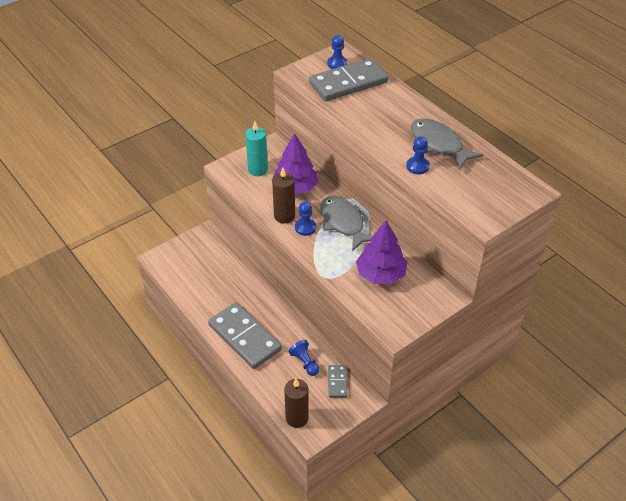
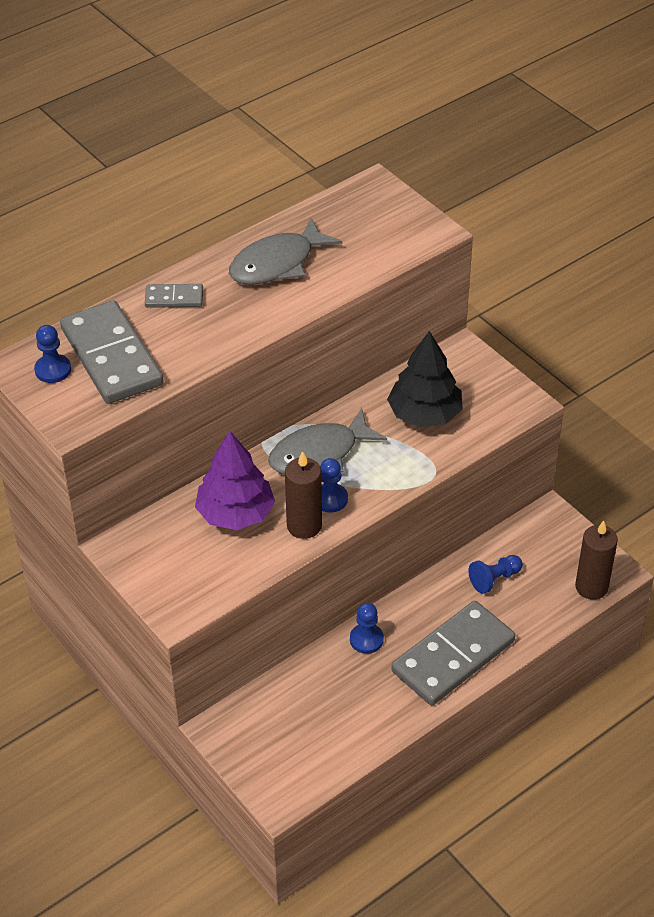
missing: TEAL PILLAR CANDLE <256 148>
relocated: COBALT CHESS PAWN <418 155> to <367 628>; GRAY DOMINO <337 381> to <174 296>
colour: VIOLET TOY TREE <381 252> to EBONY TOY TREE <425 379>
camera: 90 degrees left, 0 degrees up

Exercise: Output all the data above verbatim, leaving out images.

Response to this task:
missing: TEAL PILLAR CANDLE <256 148>
relocated: COBALT CHESS PAWN <418 155> to <367 628>; GRAY DOMINO <337 381> to <174 296>
colour: VIOLET TOY TREE <381 252> to EBONY TOY TREE <425 379>
camera: 90 degrees left, 0 degrees up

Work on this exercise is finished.